### Raw data
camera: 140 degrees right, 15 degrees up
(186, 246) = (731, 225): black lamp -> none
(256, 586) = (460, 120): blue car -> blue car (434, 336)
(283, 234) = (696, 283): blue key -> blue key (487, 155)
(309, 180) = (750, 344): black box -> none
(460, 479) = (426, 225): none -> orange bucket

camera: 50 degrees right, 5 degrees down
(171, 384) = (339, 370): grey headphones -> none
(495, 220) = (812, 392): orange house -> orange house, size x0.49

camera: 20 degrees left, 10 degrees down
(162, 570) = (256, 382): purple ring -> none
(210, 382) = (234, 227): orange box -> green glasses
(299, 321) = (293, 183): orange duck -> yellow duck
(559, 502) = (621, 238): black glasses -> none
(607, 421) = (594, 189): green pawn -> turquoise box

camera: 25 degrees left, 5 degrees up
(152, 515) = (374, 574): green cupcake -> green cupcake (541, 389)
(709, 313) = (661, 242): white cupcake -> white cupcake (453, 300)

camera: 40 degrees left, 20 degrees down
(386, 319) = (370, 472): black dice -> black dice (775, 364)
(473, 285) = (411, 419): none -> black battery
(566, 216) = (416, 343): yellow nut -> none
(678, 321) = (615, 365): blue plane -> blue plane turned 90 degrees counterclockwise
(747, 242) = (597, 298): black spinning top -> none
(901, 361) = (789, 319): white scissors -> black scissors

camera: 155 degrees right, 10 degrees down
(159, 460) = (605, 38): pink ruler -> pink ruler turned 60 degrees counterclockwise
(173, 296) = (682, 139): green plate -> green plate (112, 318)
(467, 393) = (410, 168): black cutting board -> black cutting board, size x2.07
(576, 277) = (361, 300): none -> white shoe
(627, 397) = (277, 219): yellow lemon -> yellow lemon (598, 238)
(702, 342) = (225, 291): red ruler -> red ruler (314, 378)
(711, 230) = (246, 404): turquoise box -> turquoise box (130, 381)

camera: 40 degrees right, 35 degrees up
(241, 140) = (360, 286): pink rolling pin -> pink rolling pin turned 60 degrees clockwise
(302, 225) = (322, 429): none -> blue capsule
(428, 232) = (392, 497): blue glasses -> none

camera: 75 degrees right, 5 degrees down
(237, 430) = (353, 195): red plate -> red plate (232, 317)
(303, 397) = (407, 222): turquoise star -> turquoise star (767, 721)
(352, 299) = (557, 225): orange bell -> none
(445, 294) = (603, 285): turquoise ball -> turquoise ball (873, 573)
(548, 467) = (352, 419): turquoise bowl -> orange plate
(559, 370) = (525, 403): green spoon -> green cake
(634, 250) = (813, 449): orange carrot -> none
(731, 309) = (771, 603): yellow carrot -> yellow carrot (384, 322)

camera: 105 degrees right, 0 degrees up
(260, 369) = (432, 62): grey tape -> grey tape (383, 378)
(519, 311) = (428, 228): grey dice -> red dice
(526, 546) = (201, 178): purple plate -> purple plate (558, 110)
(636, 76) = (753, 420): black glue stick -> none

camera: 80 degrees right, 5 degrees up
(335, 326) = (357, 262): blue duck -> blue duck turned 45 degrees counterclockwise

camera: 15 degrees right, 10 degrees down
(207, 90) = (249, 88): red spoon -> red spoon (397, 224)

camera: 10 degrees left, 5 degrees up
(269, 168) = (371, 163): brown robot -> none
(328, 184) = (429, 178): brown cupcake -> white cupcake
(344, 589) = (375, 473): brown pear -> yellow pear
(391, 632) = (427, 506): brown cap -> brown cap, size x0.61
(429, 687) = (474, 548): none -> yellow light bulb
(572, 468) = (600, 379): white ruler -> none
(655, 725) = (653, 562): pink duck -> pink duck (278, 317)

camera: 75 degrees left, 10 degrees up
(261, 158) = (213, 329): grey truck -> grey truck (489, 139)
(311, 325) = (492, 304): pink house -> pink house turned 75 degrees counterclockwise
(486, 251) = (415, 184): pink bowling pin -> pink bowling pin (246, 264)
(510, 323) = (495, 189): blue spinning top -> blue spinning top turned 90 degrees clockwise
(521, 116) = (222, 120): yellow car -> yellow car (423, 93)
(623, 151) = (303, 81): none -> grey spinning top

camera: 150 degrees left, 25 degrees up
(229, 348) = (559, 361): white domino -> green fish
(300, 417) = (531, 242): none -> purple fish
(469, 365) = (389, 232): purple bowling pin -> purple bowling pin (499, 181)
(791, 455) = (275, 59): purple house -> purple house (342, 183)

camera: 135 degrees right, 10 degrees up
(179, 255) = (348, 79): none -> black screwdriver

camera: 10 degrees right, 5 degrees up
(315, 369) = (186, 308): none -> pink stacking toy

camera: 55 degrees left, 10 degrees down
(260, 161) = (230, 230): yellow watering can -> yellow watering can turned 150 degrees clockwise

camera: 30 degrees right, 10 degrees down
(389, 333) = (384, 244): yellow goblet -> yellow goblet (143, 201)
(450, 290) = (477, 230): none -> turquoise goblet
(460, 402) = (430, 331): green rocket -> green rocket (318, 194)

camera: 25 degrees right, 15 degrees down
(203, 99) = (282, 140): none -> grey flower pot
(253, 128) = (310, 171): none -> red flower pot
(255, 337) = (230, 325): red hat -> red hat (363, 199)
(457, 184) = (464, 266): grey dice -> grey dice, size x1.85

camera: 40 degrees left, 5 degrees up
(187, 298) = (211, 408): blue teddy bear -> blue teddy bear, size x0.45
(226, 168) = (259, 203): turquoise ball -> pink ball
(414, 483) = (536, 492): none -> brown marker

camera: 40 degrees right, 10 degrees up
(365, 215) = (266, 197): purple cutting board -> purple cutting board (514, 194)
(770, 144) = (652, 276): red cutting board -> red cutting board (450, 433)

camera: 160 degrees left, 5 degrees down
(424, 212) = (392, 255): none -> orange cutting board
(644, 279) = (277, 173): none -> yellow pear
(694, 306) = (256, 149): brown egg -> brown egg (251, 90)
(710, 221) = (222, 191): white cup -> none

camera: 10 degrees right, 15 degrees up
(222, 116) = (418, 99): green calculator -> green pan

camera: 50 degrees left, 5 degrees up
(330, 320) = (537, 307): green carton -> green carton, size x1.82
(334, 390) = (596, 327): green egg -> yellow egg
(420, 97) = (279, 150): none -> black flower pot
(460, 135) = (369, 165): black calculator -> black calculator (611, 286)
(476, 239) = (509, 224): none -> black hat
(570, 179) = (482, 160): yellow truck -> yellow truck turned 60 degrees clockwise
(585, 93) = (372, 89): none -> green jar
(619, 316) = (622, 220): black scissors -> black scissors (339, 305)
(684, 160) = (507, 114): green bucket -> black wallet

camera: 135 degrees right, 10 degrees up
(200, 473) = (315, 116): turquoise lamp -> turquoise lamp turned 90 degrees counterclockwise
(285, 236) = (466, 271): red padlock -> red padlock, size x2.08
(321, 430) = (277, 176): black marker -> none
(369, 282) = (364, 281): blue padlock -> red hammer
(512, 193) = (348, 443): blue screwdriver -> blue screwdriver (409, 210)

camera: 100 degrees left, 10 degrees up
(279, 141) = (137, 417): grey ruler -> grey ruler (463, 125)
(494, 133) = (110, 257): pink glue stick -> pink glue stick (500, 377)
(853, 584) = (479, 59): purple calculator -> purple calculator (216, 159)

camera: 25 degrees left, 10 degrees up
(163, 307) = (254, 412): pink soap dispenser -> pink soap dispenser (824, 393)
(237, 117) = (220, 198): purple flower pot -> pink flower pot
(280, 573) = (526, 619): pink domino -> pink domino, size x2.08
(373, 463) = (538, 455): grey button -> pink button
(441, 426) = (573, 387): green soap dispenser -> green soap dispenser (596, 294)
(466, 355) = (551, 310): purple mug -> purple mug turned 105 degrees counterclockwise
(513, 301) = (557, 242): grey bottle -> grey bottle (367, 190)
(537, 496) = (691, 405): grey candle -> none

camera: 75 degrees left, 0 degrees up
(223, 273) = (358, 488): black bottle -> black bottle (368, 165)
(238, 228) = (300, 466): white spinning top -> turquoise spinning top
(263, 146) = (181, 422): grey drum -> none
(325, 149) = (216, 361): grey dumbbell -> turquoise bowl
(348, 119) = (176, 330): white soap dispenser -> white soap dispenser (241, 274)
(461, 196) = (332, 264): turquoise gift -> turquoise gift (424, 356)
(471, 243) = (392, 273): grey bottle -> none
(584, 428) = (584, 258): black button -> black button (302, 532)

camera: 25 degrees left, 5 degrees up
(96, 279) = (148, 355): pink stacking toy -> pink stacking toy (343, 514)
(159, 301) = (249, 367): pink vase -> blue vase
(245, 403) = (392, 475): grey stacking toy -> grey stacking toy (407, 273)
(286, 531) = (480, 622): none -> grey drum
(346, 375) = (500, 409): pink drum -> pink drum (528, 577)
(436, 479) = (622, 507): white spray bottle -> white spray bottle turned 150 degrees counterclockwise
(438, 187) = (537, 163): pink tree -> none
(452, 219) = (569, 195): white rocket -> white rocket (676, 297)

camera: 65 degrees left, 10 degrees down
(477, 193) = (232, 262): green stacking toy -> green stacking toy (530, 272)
######
Required action >> Using the material above, filter for lines holding "cupcake" and copy each one.

Output for this task >>
(152, 515) = (374, 574): green cupcake -> green cupcake (541, 389)
(709, 313) = (661, 242): white cupcake -> white cupcake (453, 300)
(328, 184) = (429, 178): brown cupcake -> white cupcake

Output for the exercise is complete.